#### Description of the task
Only an exact copy is wanted: the lines from the one holding "white hat [424,268,533,383]" through the last line below, minus the pictures.

#### Records supplied
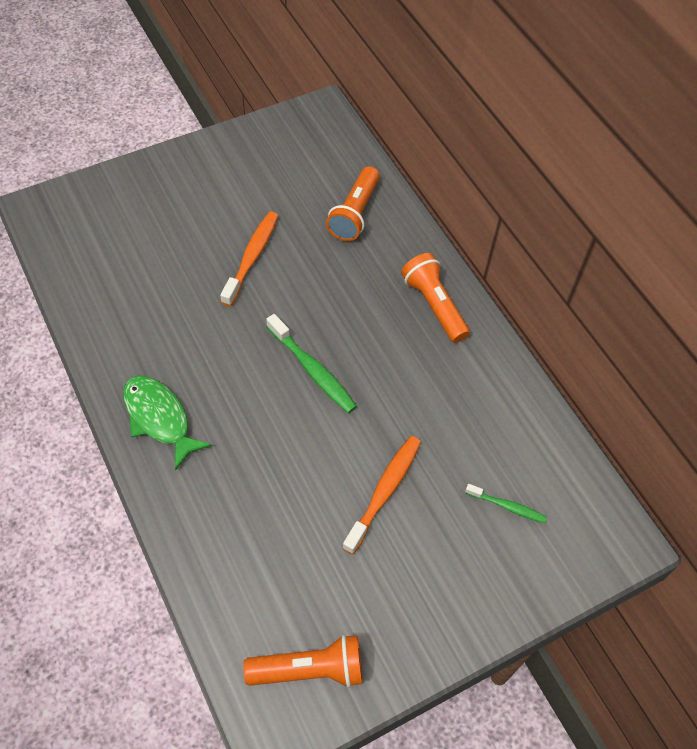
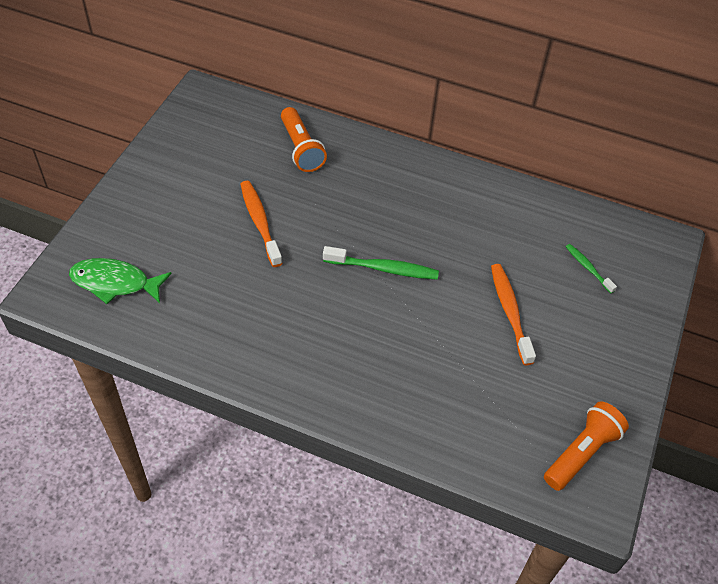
camera: 40 degrees left, 5 degrees down
green fish [123,376,212,471] -> green fish moved to [69,258,172,304]
orange flashlight [401,253,470,343] -> none
green toothbrush [465,484,547,523] -> green toothbrush turned 105 degrees counterclockwise [566,244,617,293]

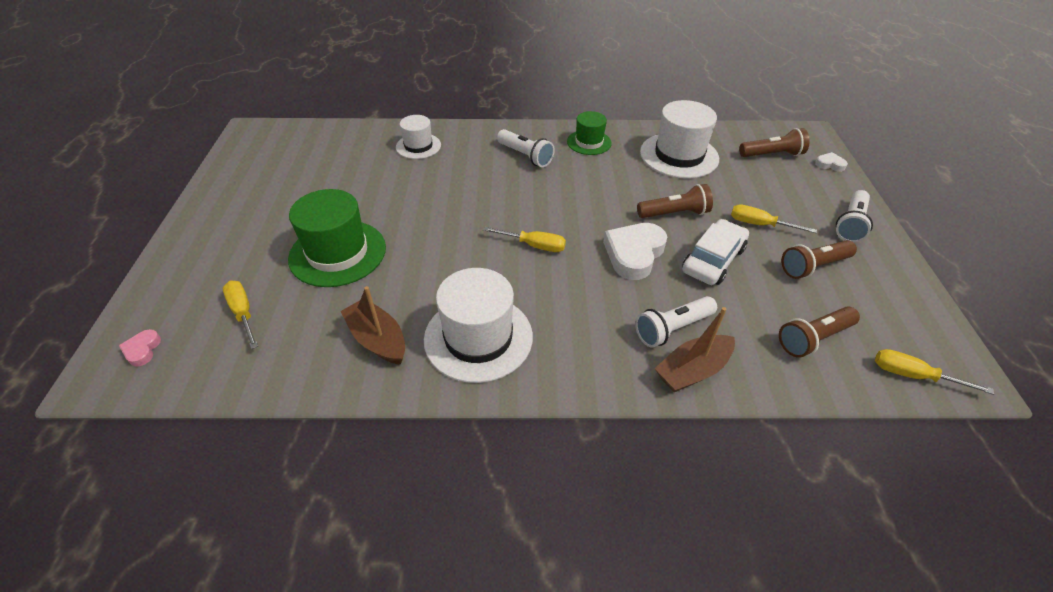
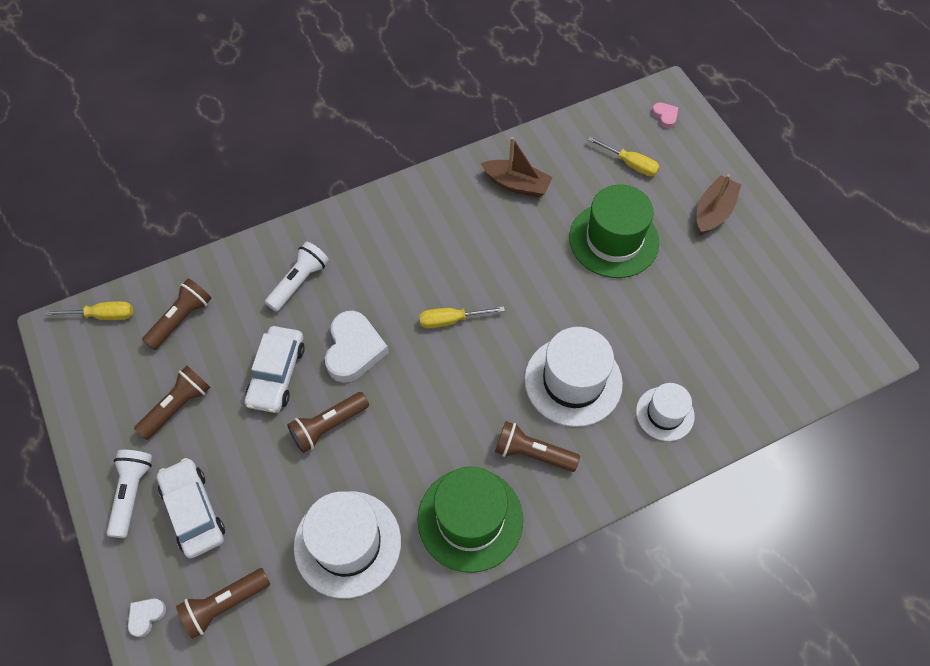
camera: 155 degrees right, 15 degrees up
white hat [424,268,533,383] -> white hat moved to [525,327,623,427]
white flashlight [497,129,555,167] -> brown flashlight [495,421,580,472]
green hat [567,111,612,155] -> green hat [417,466,523,573], size x1.71
brown boat [654,307,735,392] -> brown boat moved to [697,174,741,235]
yellow screwdriver [731,204,817,233] -> none
white heart [815,152,848,172] -> white heart turned 135 degrees clockwise [128,599,166,637]
none -> white car [157,458,225,558]

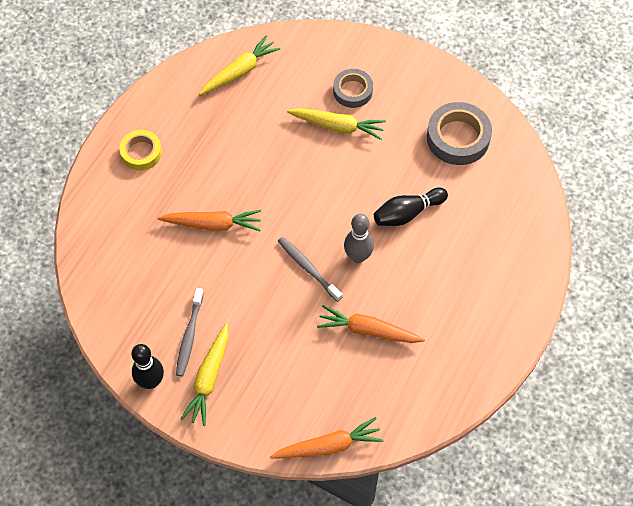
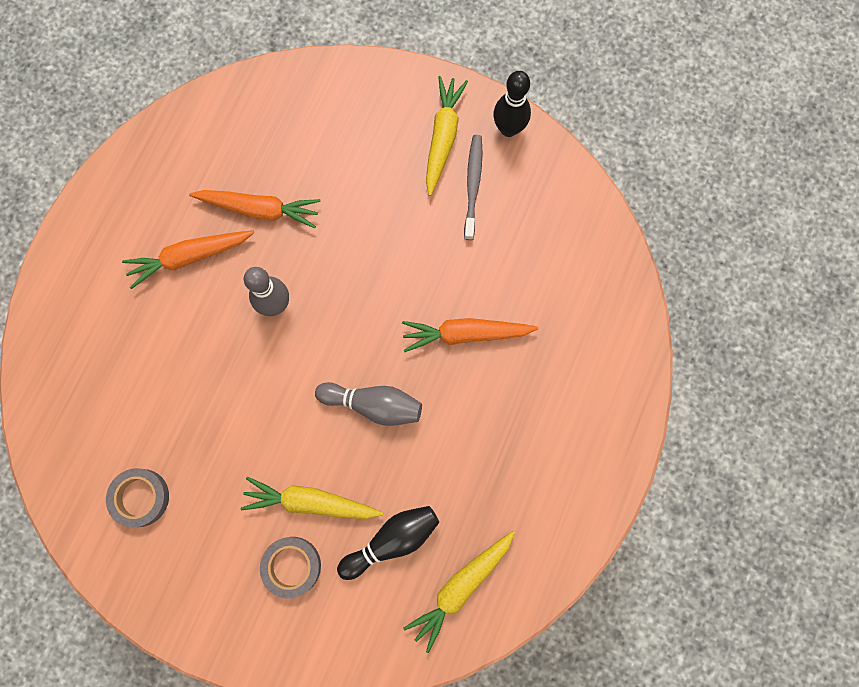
camera: 175 degrees right, 15 degrees up
yellow tape [120,130,162,170] -> none
orange carrot [270,417,383,459] -> orange carrot moved to [122,230,254,289]
grey toothbrush [278,237,342,302] -> none
black bowling pin [374,188,448,226] -> black bowling pin moved to [337,506,439,580]
grey tape [427,102,492,165] -> grey tape [106,468,169,528], size x0.64
none -> grey bowling pin [315,382,422,426]

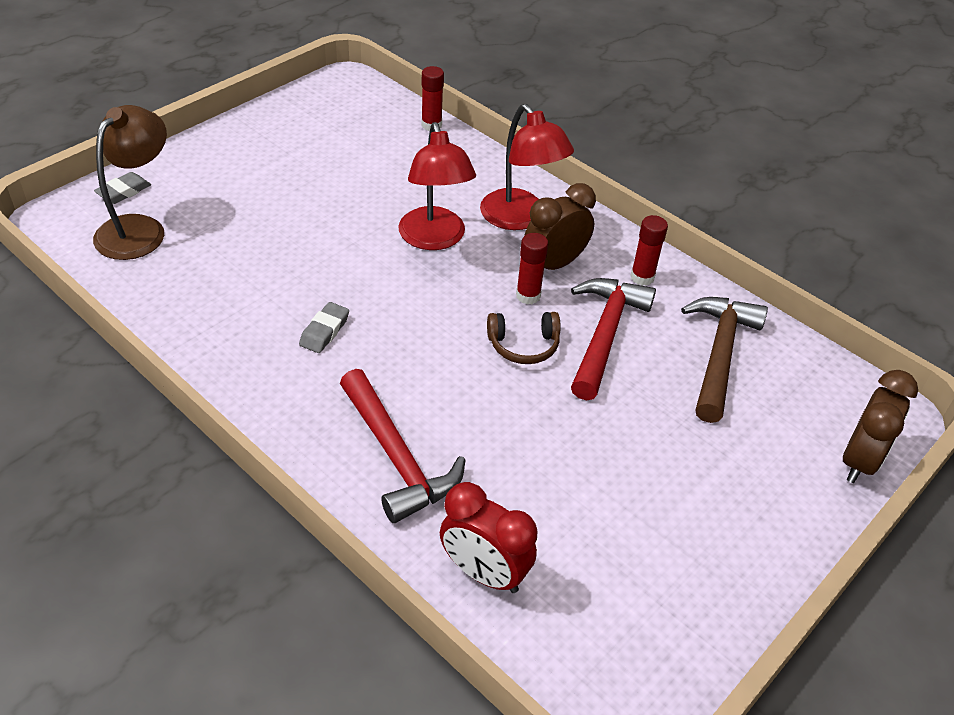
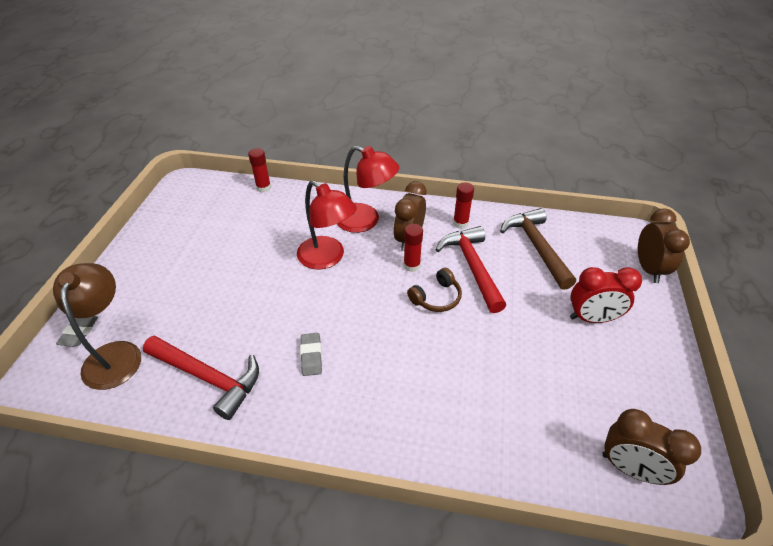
camera: 30 degrees left, 0 degrees up
red hammer [340,369,465,523] -> red hammer moved to [143,335,259,420]
red clock [440,482,537,593] -> red clock moved to [570,267,642,323]
none -> brown clock [603,409,701,485]

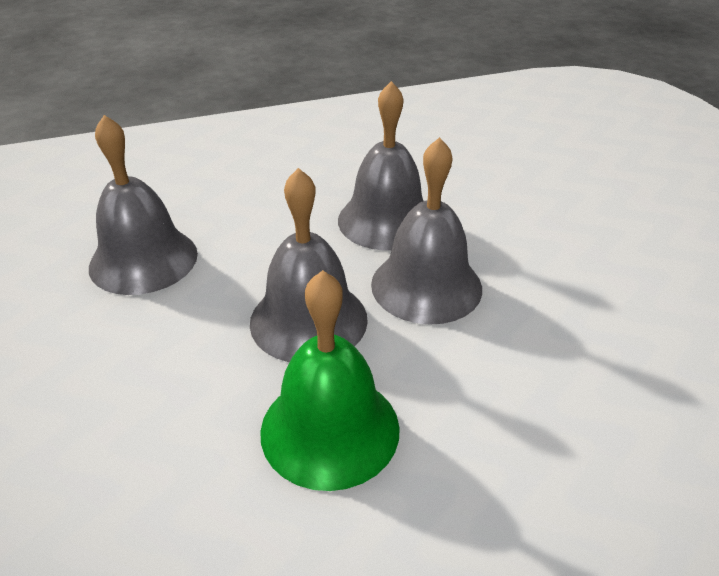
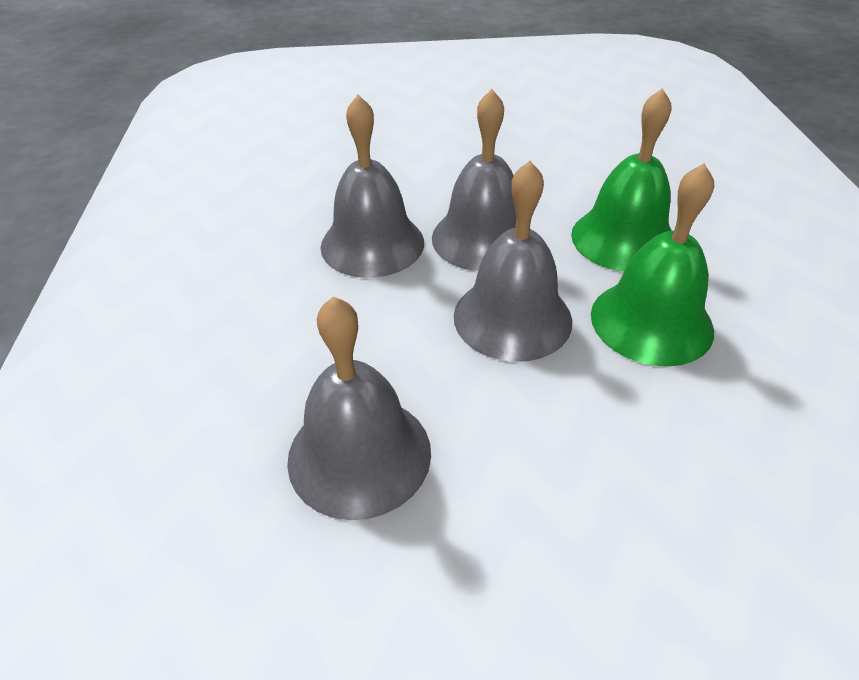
camera: 75 degrees left, 5 degrees up
none -> green bell [571,88,672,272]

#### Solution to this exercise
white hat [424,268,533,383] -> white hat moved to [525,327,623,427]
white flashlight [497,129,555,167] -> brown flashlight [495,421,580,472]
green hat [567,111,612,155] -> green hat [417,466,523,573], size x1.71
brown boat [654,307,735,392] -> brown boat moved to [697,174,741,235]
yellow screwdriver [731,204,817,233] -> none
white heart [815,152,848,172] -> white heart turned 135 degrees clockwise [128,599,166,637]
none -> white car [157,458,225,558]

camera: 175 degrees right, 15 degrees up
yellow tape [120,130,162,170] -> none
orange carrot [270,417,383,459] -> orange carrot moved to [122,230,254,289]
grey toothbrush [278,237,342,302] -> none
black bowling pin [374,188,448,226] -> black bowling pin moved to [337,506,439,580]
grey tape [427,102,492,165] -> grey tape [106,468,169,528], size x0.64
none -> grey bowling pin [315,382,422,426]

camera: 30 degrees left, 0 degrees up
red hammer [340,369,465,523] -> red hammer moved to [143,335,259,420]
red clock [440,482,537,593] -> red clock moved to [570,267,642,323]
none -> brown clock [603,409,701,485]

camera: 75 degrees left, 5 degrees up
none -> green bell [571,88,672,272]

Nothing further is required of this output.